# [YOUR OBJECTIVE]
Would you copy exactly the lines in the data below from the one that has "U4 pin IN+: VIN -> 3V3" through the one that has "R208: 33k (+3V3, U202/TXD)", dropping any pictures?
# # # # #
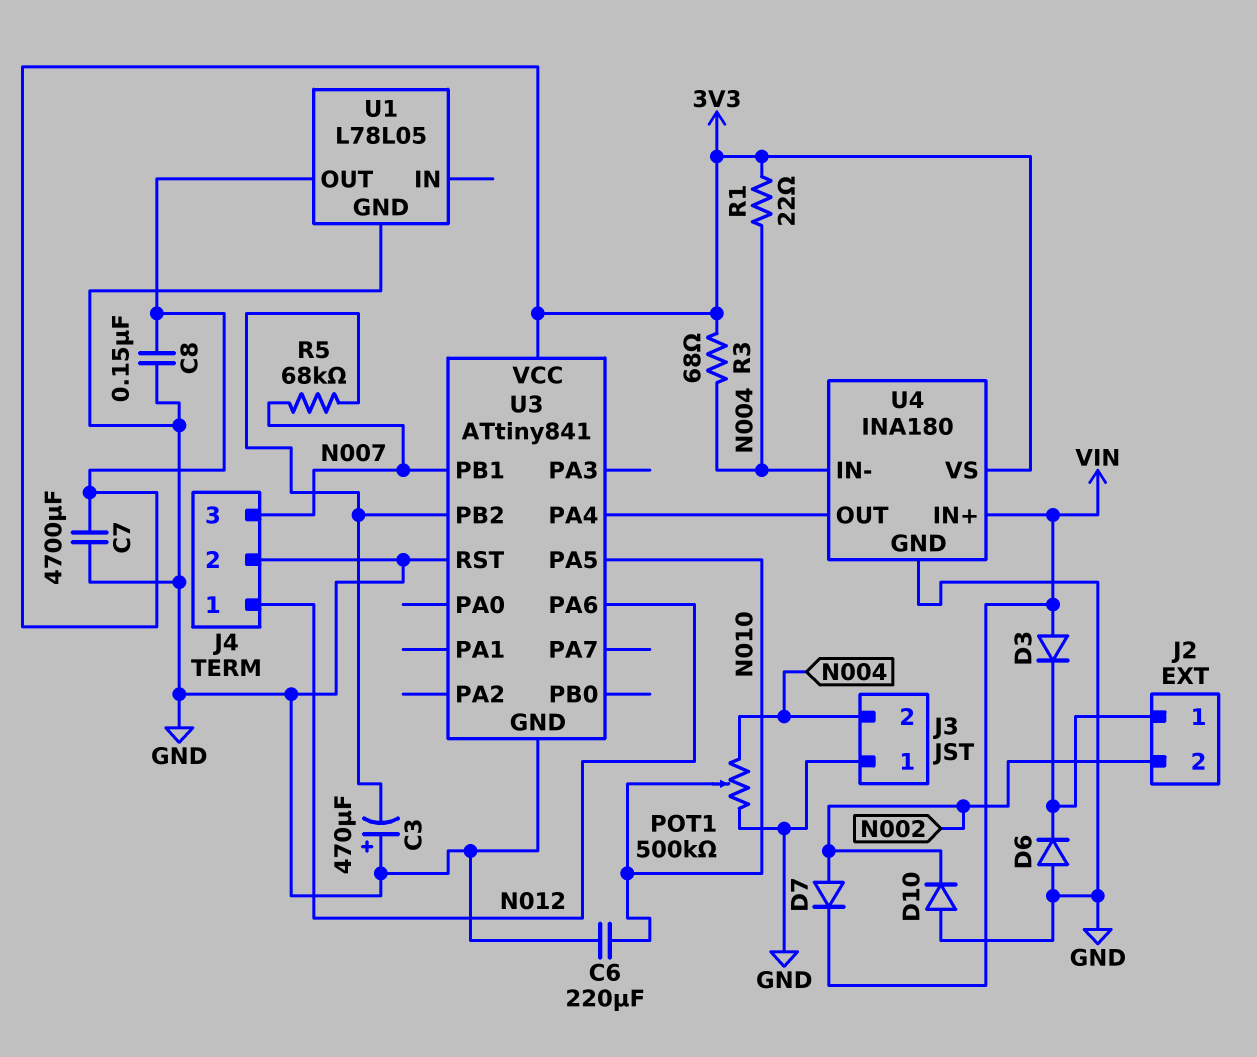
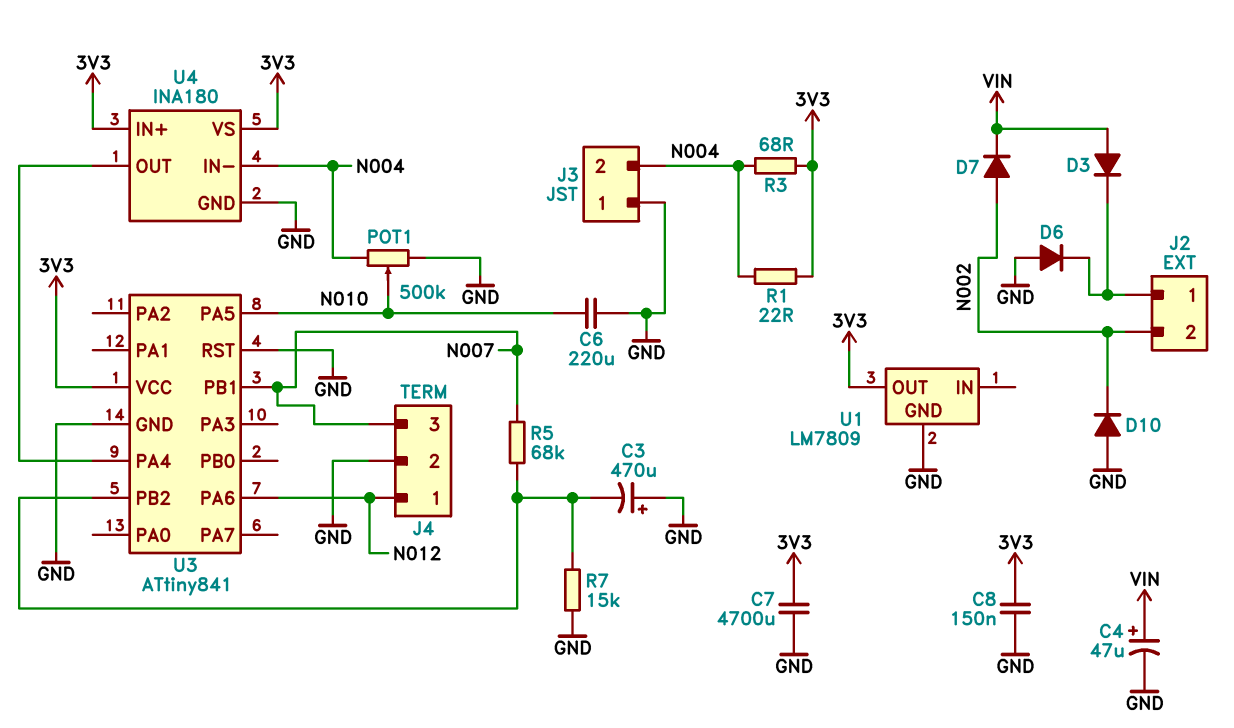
C4: none -> 47uF (plus VIN, minus GND)
R7: none -> 15k (GND, U3/PB2)
U1: L78L05 -> LM7809
U4 pin IN+: VIN -> 3V3

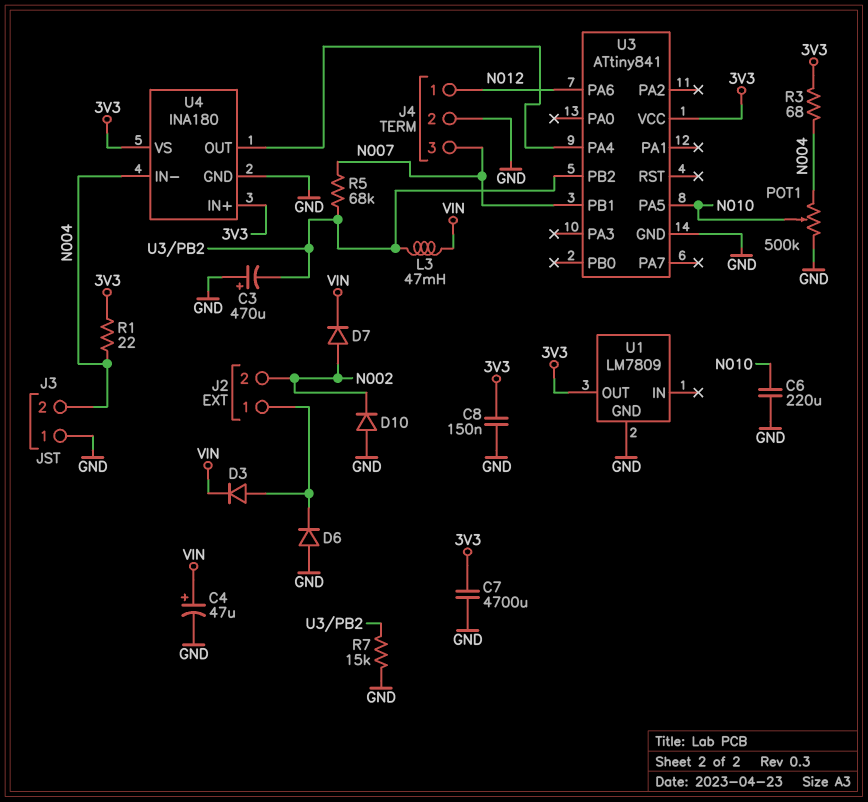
D3: diode (A VIN, K J2/1) -> diode (A J2/1, K VIN)
L3: none -> 47mH (U3/PB2, VIN)
U3 pin RST: GND -> none

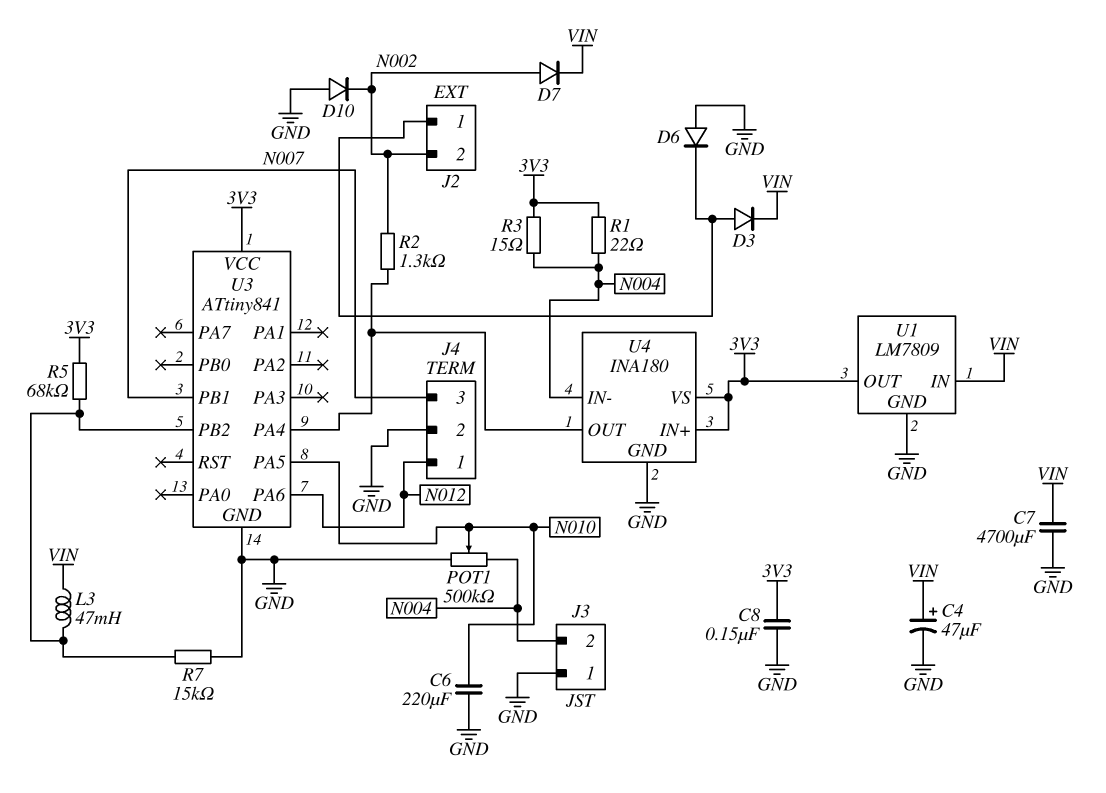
C3: 470uF (plus GND, minus U3/PB2) -> none
C7: 4700uF (3V3, GND) -> 4700uF (GND, VIN)
R2: none -> 1.3k (N002, U3/PA4)
R3: 68 (3V3, N004) -> 15 (3V3, N004)
R5: 68k (N007, U3/PB2) -> 68k (3V3, U3/PB2)
U1 pin IN: none -> VIN

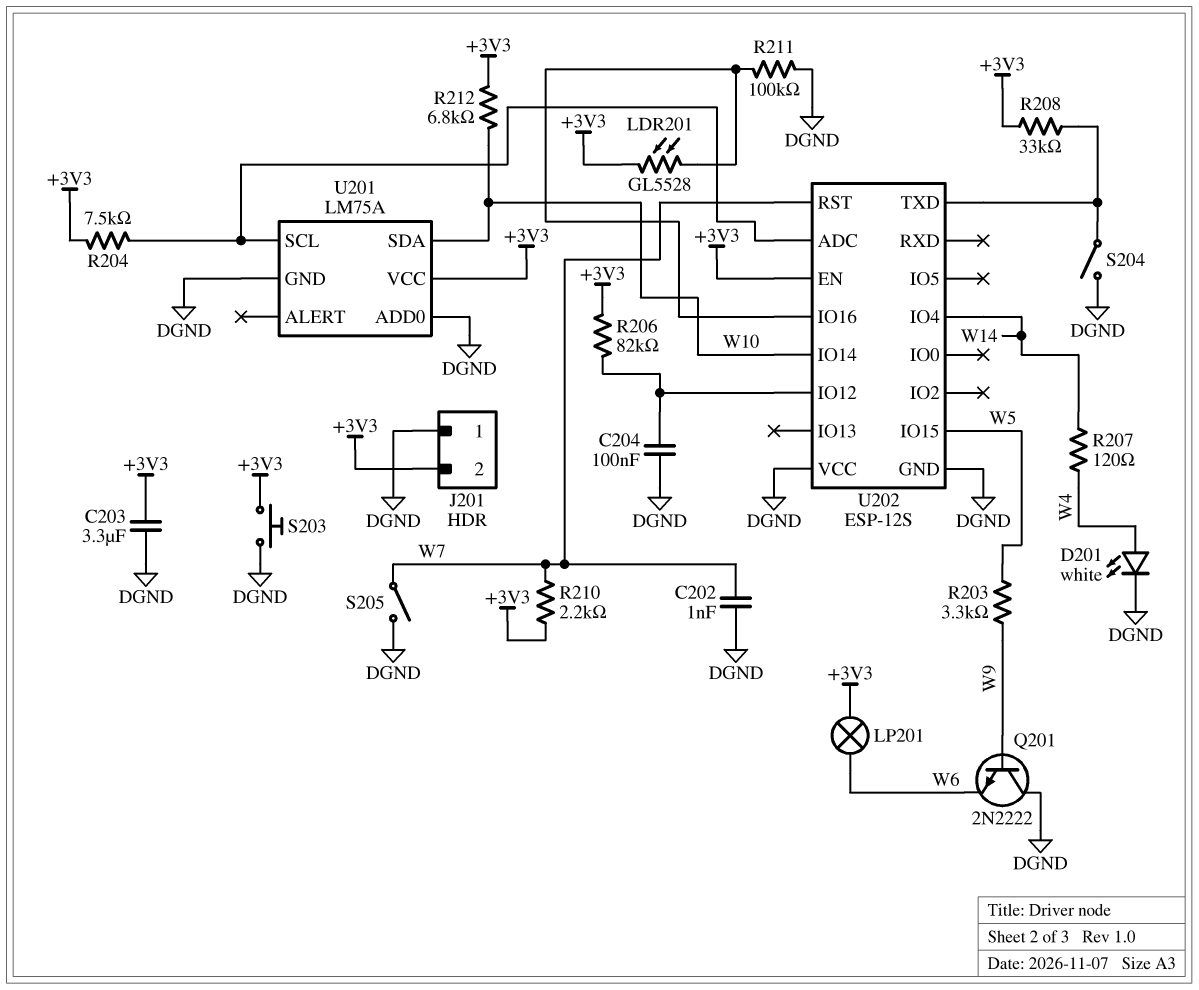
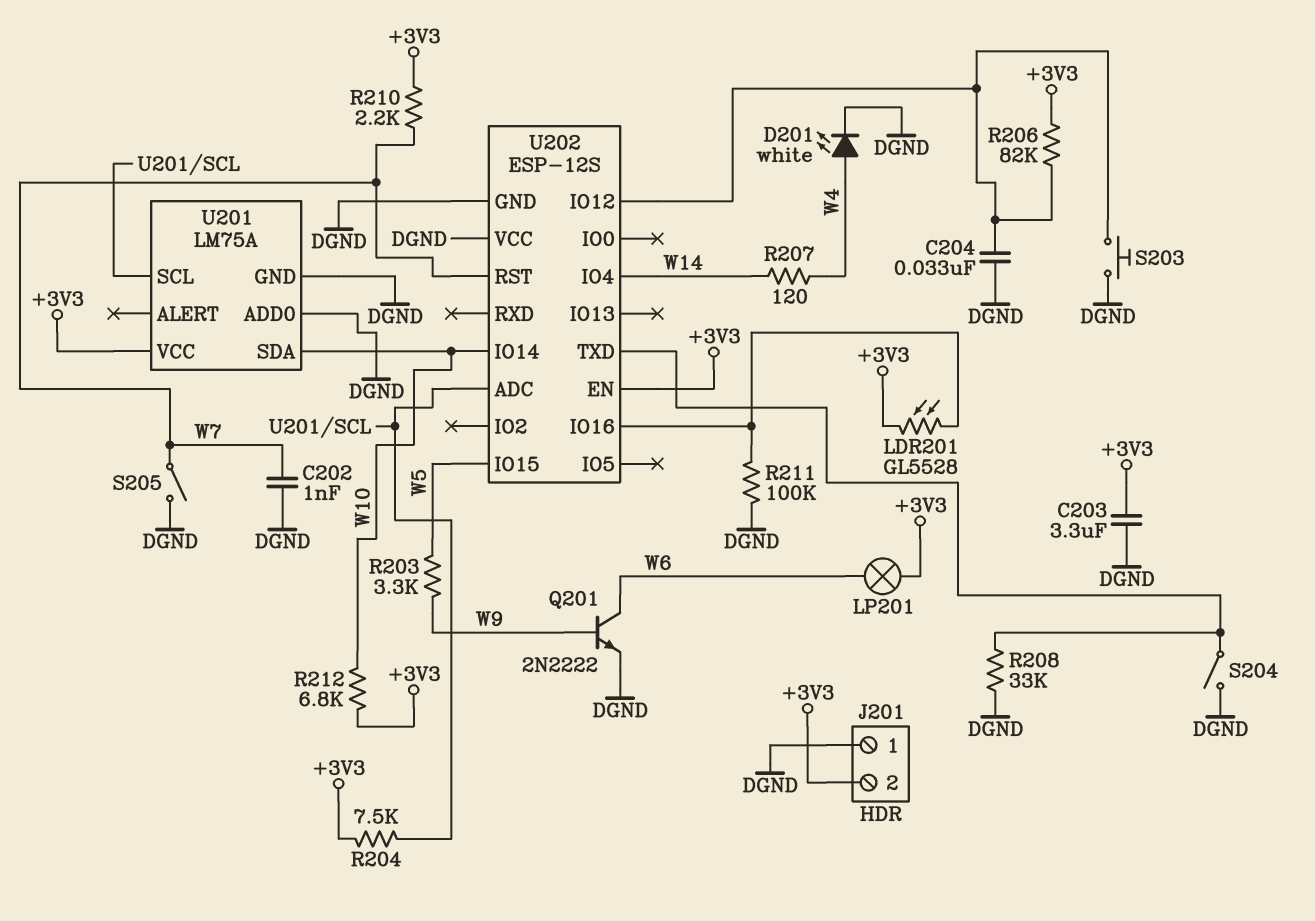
C204: 100nF (DGND, U202/IO12) -> 33nF (DGND, U202/IO12)
Q201: NPN 2N2222 (B W9, C DGND, E W6) -> NPN 2N2222 (B W9, C W6, E DGND)
R208: 33k (+3V3, U202/TXD) -> 33k (DGND, U202/TXD)
S203: button (+3V3, DGND) -> button (DGND, U202/IO12)

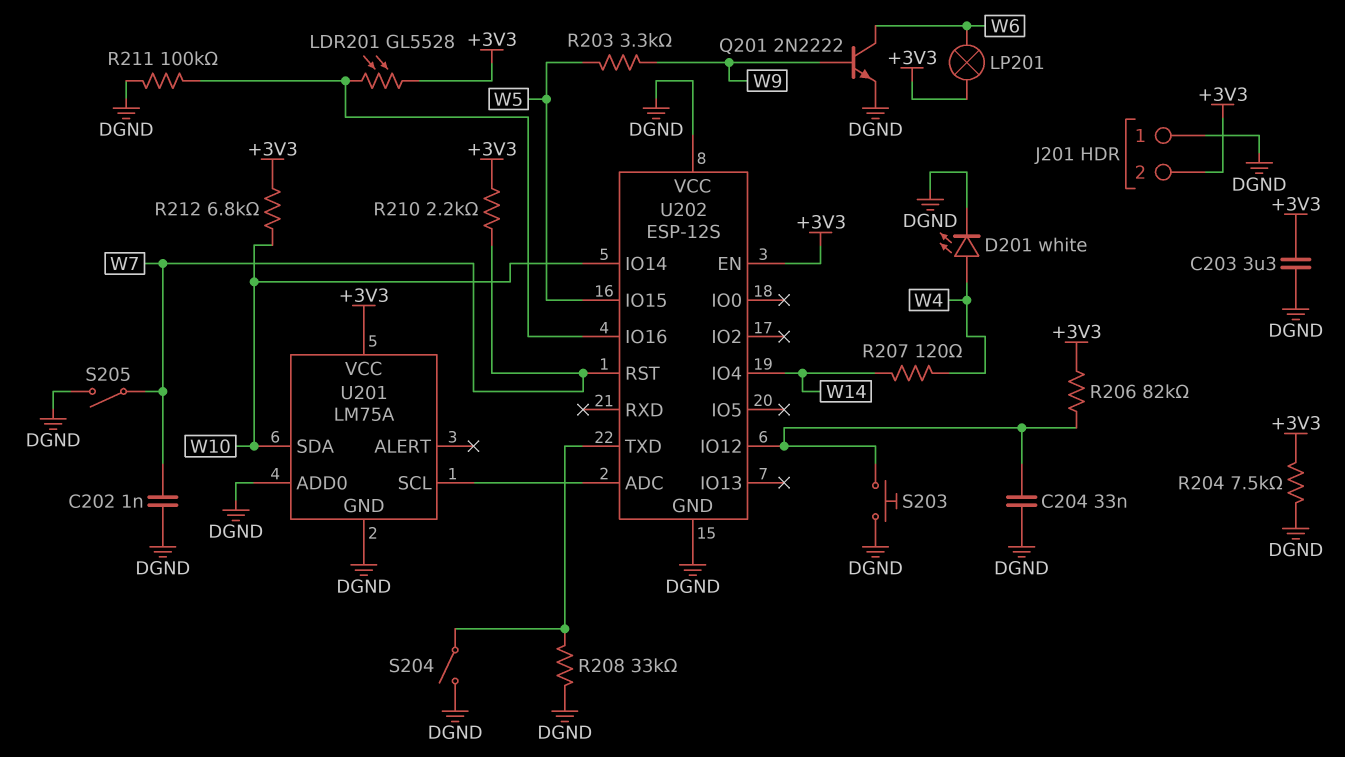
R204: 7.5k (+3V3, U201/SCL) -> 7.5k (+3V3, DGND)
# # # # #
# [WRITTEN RESPONSE]
U4 pin IN+: VIN -> 3V3

D3: diode (A VIN, K J2/1) -> diode (A J2/1, K VIN)
L3: none -> 47mH (U3/PB2, VIN)
U3 pin RST: GND -> none

C3: 470uF (plus GND, minus U3/PB2) -> none
C7: 4700uF (3V3, GND) -> 4700uF (GND, VIN)
R2: none -> 1.3k (N002, U3/PA4)
R3: 68 (3V3, N004) -> 15 (3V3, N004)
R5: 68k (N007, U3/PB2) -> 68k (3V3, U3/PB2)
U1 pin IN: none -> VIN

C204: 100nF (DGND, U202/IO12) -> 33nF (DGND, U202/IO12)
Q201: NPN 2N2222 (B W9, C DGND, E W6) -> NPN 2N2222 (B W9, C W6, E DGND)
R208: 33k (+3V3, U202/TXD) -> 33k (DGND, U202/TXD)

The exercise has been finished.